### AIM OF THE EXERCISE:
Please retype the entries below word for word, passing over every picture.

Version difference data
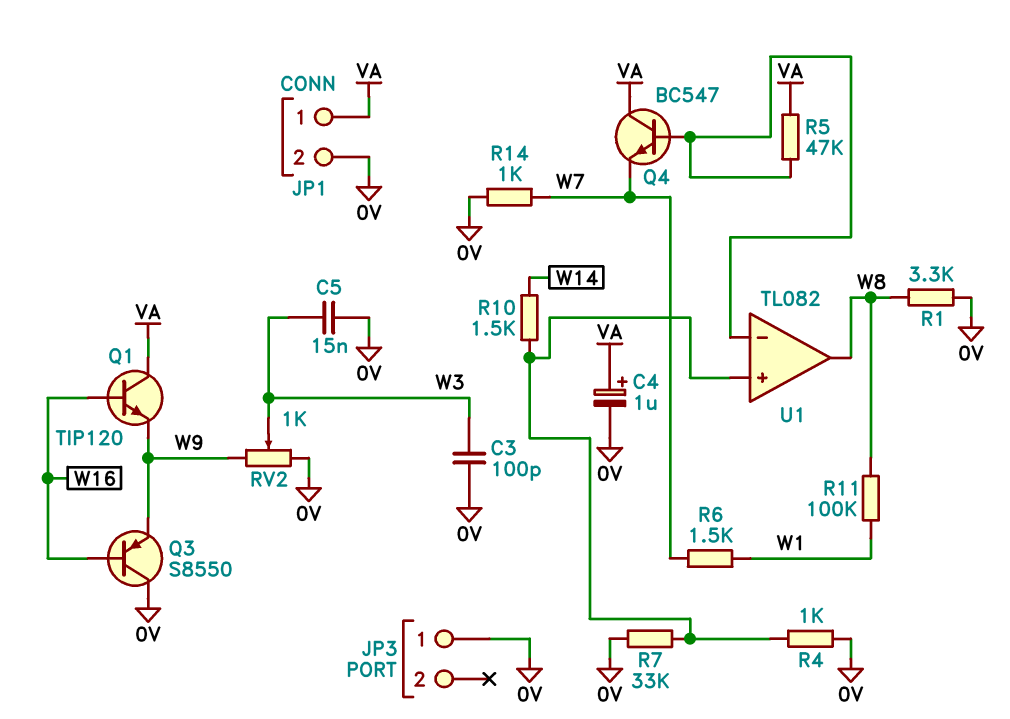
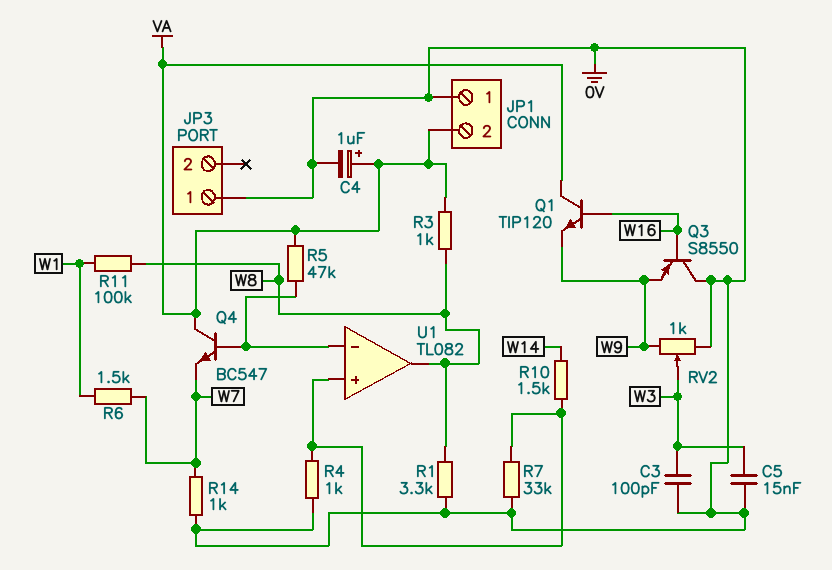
JP1 pin 1: VA -> 0V
JP1 pin 2: 0V -> VA
R3: none -> 1k (VA, W8)

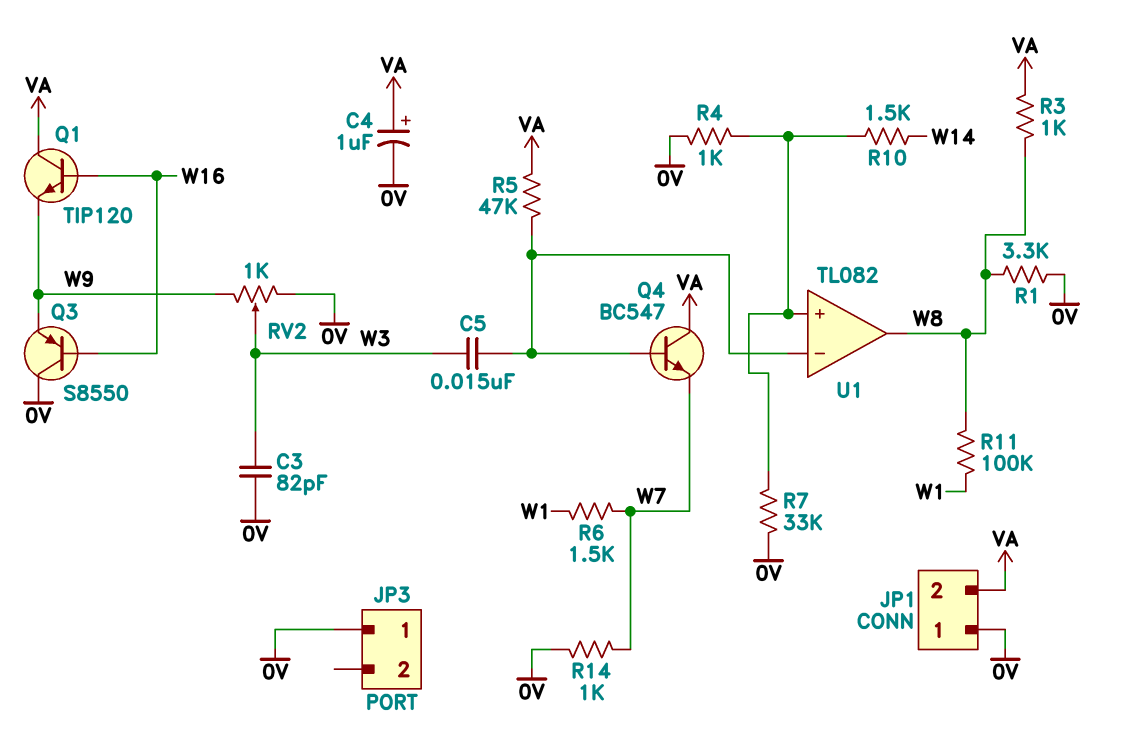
C3: 100pF (0V, W3) -> 82pF (0V, W3)
C5: 15nF (0V, W3) -> 15nF (U1/in-, W3)

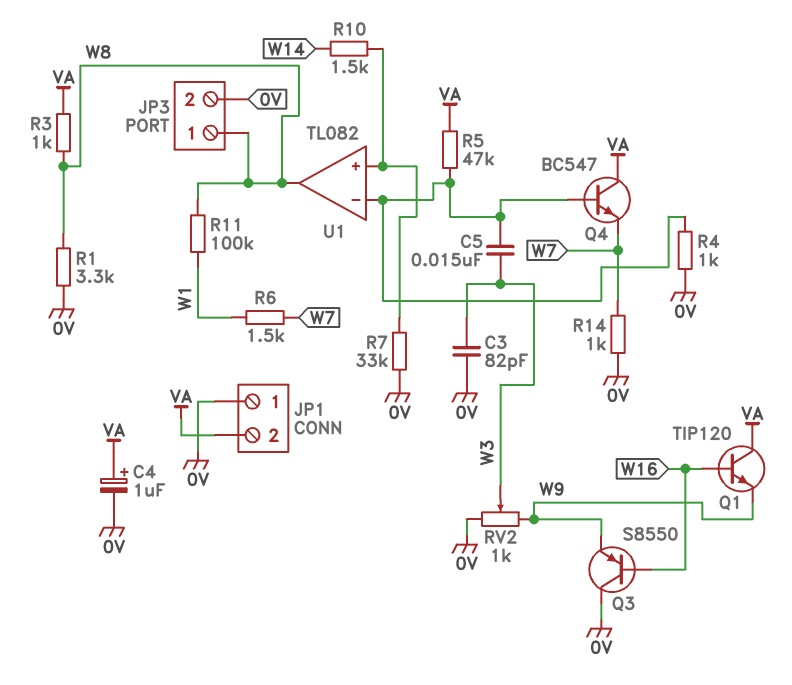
JP3 pin 1: 0V -> W8
JP3 pin 2: none -> 0V
R4: 1k (0V, U1/in+) -> 1k (0V, U1/in-)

### WRITTEN ANSWER:
JP1 pin 1: VA -> 0V
JP1 pin 2: 0V -> VA
R3: none -> 1k (VA, W8)

C3: 100pF (0V, W3) -> 82pF (0V, W3)
C5: 15nF (0V, W3) -> 15nF (U1/in-, W3)

JP3 pin 1: 0V -> W8
JP3 pin 2: none -> 0V
R4: 1k (0V, U1/in+) -> 1k (0V, U1/in-)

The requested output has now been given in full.